─── Records supplied ───

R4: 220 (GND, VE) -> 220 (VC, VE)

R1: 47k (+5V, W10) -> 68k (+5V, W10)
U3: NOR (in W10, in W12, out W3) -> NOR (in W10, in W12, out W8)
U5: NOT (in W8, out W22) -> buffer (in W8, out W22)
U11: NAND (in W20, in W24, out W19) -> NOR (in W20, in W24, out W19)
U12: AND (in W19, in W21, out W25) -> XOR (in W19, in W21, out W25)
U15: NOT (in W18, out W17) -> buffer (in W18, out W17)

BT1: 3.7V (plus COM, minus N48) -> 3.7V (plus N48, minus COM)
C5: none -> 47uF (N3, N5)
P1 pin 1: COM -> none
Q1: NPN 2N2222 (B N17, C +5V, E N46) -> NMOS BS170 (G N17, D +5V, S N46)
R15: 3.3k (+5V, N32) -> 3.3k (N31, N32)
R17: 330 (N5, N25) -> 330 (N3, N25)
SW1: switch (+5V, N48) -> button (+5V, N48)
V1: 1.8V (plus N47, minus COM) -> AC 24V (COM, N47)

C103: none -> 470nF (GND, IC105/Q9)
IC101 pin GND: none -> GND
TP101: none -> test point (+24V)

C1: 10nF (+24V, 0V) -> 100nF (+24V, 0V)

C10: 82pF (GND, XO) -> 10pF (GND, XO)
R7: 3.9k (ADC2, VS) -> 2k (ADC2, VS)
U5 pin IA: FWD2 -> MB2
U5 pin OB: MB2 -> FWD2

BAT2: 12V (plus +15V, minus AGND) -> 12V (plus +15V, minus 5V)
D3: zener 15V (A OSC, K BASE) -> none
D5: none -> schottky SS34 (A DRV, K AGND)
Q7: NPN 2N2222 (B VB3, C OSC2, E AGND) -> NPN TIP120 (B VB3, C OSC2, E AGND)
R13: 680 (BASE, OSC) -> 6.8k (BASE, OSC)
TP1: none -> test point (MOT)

───

Assignment —
Go through the entries. Report every line that contains the word "plus".

Solution to this exercise —
BT1: 3.7V (plus COM, minus N48) -> 3.7V (plus N48, minus COM)
V1: 1.8V (plus N47, minus COM) -> AC 24V (COM, N47)
BAT2: 12V (plus +15V, minus AGND) -> 12V (plus +15V, minus 5V)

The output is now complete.